* **Stored data**:
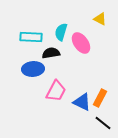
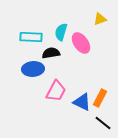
yellow triangle: rotated 48 degrees counterclockwise
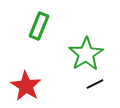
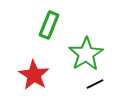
green rectangle: moved 10 px right, 1 px up
red star: moved 8 px right, 11 px up
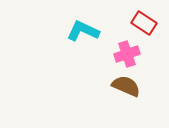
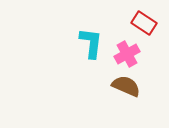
cyan L-shape: moved 8 px right, 12 px down; rotated 72 degrees clockwise
pink cross: rotated 10 degrees counterclockwise
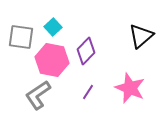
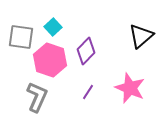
pink hexagon: moved 2 px left; rotated 8 degrees clockwise
gray L-shape: moved 1 px left, 2 px down; rotated 148 degrees clockwise
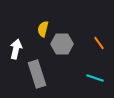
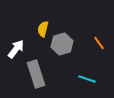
gray hexagon: rotated 15 degrees counterclockwise
white arrow: rotated 24 degrees clockwise
gray rectangle: moved 1 px left
cyan line: moved 8 px left, 1 px down
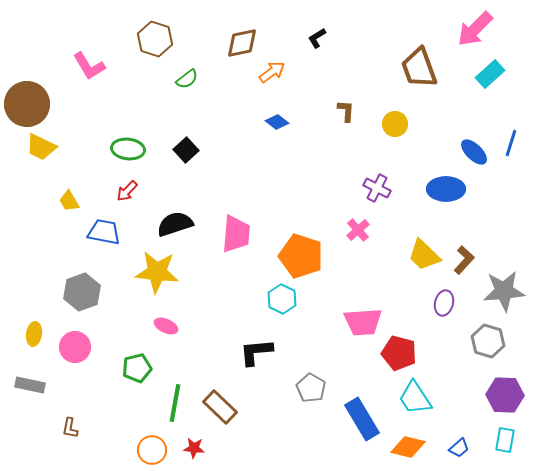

* **Action item**: Pull out every line holding "pink" from the records above, and copy it.

* **Output**:
pink cross: rotated 10 degrees counterclockwise
pink hexagon: moved 2 px left; rotated 8 degrees clockwise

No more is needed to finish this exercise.